*** RECORDS SHOWN ***

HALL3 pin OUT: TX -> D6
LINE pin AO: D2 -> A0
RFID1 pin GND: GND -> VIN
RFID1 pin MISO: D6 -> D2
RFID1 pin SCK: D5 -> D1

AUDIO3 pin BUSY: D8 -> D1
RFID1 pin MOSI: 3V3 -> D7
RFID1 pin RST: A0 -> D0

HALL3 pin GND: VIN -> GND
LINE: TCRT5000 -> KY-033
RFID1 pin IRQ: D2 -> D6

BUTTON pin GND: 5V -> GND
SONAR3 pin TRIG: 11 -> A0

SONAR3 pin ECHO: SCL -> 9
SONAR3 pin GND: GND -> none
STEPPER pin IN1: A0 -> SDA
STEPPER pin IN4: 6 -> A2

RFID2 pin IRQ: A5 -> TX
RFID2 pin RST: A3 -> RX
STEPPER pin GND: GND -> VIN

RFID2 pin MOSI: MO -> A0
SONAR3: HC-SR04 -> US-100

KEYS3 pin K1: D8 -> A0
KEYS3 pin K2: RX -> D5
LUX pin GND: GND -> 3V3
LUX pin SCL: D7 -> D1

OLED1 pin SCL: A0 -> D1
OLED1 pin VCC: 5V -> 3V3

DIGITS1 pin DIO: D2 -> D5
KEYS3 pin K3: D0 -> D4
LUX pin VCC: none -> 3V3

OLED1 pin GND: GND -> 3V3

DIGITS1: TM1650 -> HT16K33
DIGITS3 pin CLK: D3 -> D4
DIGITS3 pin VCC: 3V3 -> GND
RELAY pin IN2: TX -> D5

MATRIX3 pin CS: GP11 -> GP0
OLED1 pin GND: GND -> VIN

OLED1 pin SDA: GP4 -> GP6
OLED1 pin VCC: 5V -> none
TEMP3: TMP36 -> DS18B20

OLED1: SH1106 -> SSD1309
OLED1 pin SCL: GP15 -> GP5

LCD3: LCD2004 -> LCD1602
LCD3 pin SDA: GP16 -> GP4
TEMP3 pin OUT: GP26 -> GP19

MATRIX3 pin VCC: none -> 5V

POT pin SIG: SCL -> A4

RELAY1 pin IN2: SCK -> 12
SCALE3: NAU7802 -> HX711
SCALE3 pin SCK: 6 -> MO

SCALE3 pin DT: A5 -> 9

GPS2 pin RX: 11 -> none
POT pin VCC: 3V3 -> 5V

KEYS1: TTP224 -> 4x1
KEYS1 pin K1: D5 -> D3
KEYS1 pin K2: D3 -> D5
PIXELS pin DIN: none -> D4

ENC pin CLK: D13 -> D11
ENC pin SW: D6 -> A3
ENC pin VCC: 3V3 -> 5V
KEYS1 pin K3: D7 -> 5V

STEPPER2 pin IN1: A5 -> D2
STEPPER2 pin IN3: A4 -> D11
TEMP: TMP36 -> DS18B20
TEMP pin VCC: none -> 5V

*** End of RECORDS SHOWN ***

- **WHAT IS EXPECTED**
Extract all of the data above without altering anything.

- **ANSWER BELOW**
HALL3 pin OUT: TX -> D6
LINE pin AO: D2 -> A0
RFID1 pin GND: GND -> VIN
RFID1 pin MISO: D6 -> D2
RFID1 pin SCK: D5 -> D1

AUDIO3 pin BUSY: D8 -> D1
RFID1 pin MOSI: 3V3 -> D7
RFID1 pin RST: A0 -> D0

HALL3 pin GND: VIN -> GND
LINE: TCRT5000 -> KY-033
RFID1 pin IRQ: D2 -> D6

BUTTON pin GND: 5V -> GND
SONAR3 pin TRIG: 11 -> A0

SONAR3 pin ECHO: SCL -> 9
SONAR3 pin GND: GND -> none
STEPPER pin IN1: A0 -> SDA
STEPPER pin IN4: 6 -> A2

RFID2 pin IRQ: A5 -> TX
RFID2 pin RST: A3 -> RX
STEPPER pin GND: GND -> VIN

RFID2 pin MOSI: MO -> A0
SONAR3: HC-SR04 -> US-100

KEYS3 pin K1: D8 -> A0
KEYS3 pin K2: RX -> D5
LUX pin GND: GND -> 3V3
LUX pin SCL: D7 -> D1

OLED1 pin SCL: A0 -> D1
OLED1 pin VCC: 5V -> 3V3

DIGITS1 pin DIO: D2 -> D5
KEYS3 pin K3: D0 -> D4
LUX pin VCC: none -> 3V3

OLED1 pin GND: GND -> 3V3

DIGITS1: TM1650 -> HT16K33
DIGITS3 pin CLK: D3 -> D4
DIGITS3 pin VCC: 3V3 -> GND
RELAY pin IN2: TX -> D5

MATRIX3 pin CS: GP11 -> GP0
OLED1 pin GND: GND -> VIN

OLED1 pin SDA: GP4 -> GP6
OLED1 pin VCC: 5V -> none
TEMP3: TMP36 -> DS18B20

OLED1: SH1106 -> SSD1309
OLED1 pin SCL: GP15 -> GP5

LCD3: LCD2004 -> LCD1602
LCD3 pin SDA: GP16 -> GP4
TEMP3 pin OUT: GP26 -> GP19

MATRIX3 pin VCC: none -> 5V

POT pin SIG: SCL -> A4

RELAY1 pin IN2: SCK -> 12
SCALE3: NAU7802 -> HX711
SCALE3 pin SCK: 6 -> MO

SCALE3 pin DT: A5 -> 9

GPS2 pin RX: 11 -> none
POT pin VCC: 3V3 -> 5V

KEYS1: TTP224 -> 4x1
KEYS1 pin K1: D5 -> D3
KEYS1 pin K2: D3 -> D5
PIXELS pin DIN: none -> D4

ENC pin CLK: D13 -> D11
ENC pin SW: D6 -> A3
ENC pin VCC: 3V3 -> 5V
KEYS1 pin K3: D7 -> 5V

STEPPER2 pin IN1: A5 -> D2
STEPPER2 pin IN3: A4 -> D11
TEMP: TMP36 -> DS18B20
TEMP pin VCC: none -> 5V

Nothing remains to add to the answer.